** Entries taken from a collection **
++++++

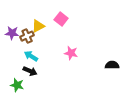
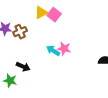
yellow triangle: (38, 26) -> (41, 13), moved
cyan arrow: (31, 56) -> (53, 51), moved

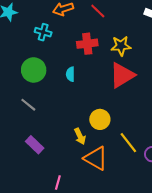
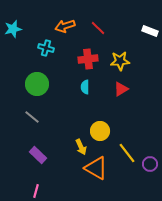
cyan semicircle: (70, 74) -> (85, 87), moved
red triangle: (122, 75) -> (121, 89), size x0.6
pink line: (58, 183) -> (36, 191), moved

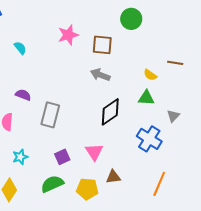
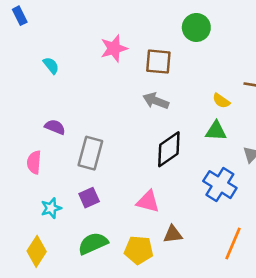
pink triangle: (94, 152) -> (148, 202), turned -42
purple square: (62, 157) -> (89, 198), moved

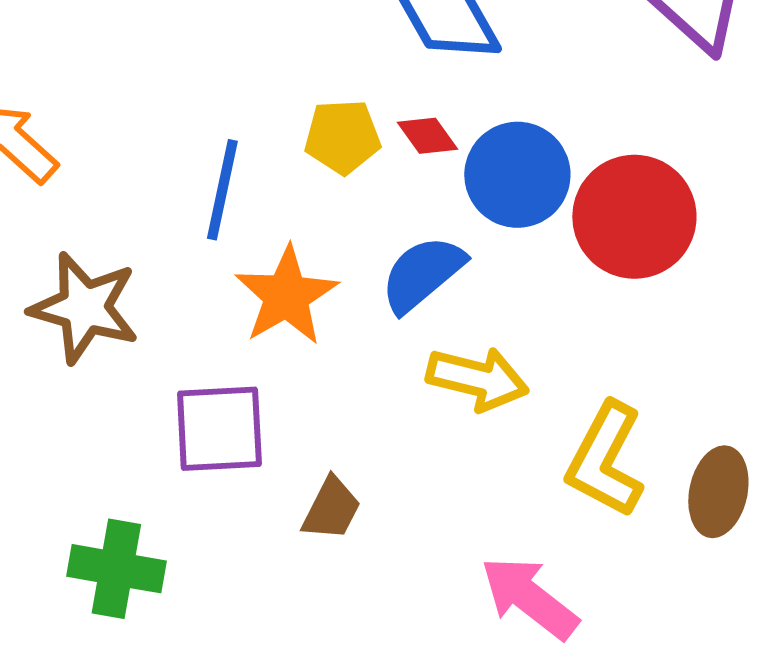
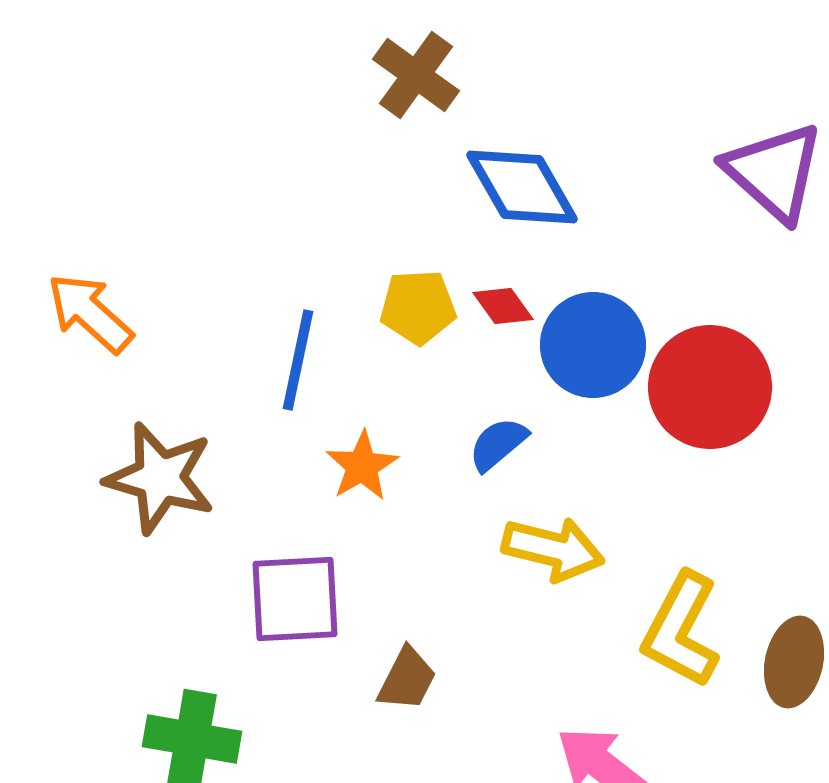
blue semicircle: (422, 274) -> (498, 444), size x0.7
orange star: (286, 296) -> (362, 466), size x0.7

++++++

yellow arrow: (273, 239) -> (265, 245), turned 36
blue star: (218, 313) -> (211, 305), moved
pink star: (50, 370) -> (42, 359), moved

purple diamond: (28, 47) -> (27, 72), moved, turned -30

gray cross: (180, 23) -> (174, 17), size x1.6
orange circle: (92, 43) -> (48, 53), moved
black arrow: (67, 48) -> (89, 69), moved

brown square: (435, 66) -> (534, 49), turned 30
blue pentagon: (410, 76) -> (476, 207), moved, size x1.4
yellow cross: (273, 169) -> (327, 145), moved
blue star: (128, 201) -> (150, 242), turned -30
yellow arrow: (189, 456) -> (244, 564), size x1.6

++++++

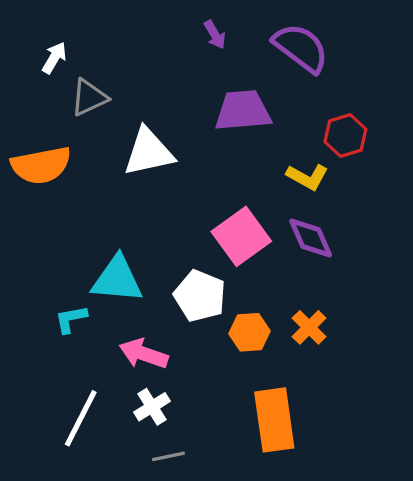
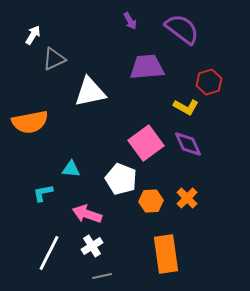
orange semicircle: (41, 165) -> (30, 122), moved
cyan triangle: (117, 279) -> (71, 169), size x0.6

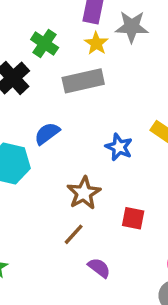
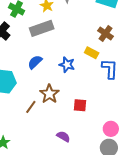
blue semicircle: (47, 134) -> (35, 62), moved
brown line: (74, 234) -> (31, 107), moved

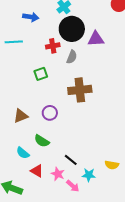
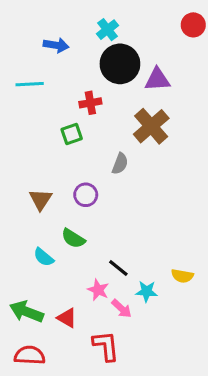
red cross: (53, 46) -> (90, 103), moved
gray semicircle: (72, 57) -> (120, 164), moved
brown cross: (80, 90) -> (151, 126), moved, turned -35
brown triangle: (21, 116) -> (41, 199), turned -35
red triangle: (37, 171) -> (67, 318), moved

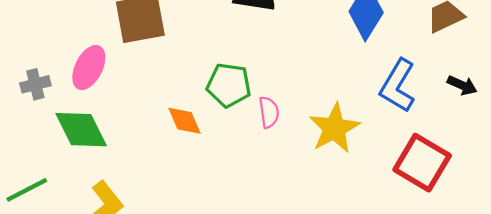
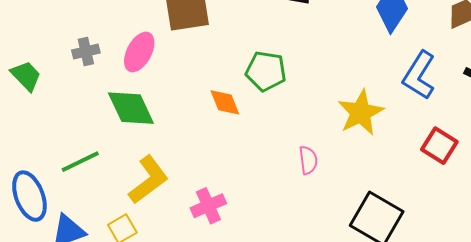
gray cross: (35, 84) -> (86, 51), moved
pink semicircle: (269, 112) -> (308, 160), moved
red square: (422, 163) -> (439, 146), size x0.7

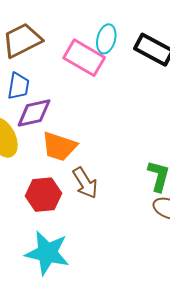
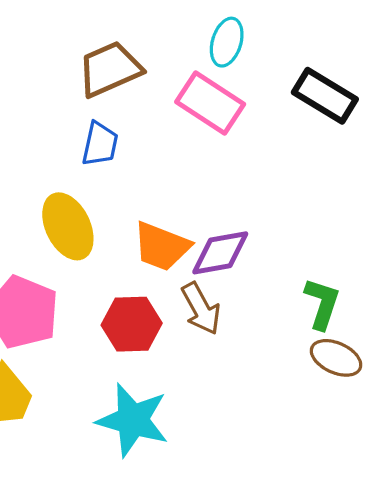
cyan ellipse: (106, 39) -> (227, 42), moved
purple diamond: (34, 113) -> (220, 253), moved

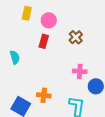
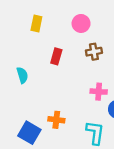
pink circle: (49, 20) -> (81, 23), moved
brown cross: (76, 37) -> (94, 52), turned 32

++++++

** Work to complete **
Copy only what runs above from the line containing "orange semicircle: (41, 165)" through the line containing "brown cross: (76, 37) -> (94, 52), turned 32", exactly. Leave out the pictures.

** Your response **
orange semicircle: (41, 165) -> (30, 122), moved
cyan triangle: (117, 279) -> (71, 169), size x0.6

blue semicircle: (47, 134) -> (35, 62), moved
brown line: (74, 234) -> (31, 107), moved

red cross: (53, 46) -> (90, 103), moved
gray semicircle: (72, 57) -> (120, 164), moved
brown cross: (80, 90) -> (151, 126), moved, turned -35
brown triangle: (21, 116) -> (41, 199), turned -35
red triangle: (37, 171) -> (67, 318), moved

gray cross: (35, 84) -> (86, 51), moved
pink semicircle: (269, 112) -> (308, 160), moved
red square: (422, 163) -> (439, 146), size x0.7

cyan ellipse: (106, 39) -> (227, 42), moved
purple diamond: (34, 113) -> (220, 253), moved

pink circle: (49, 20) -> (81, 23), moved
brown cross: (76, 37) -> (94, 52), turned 32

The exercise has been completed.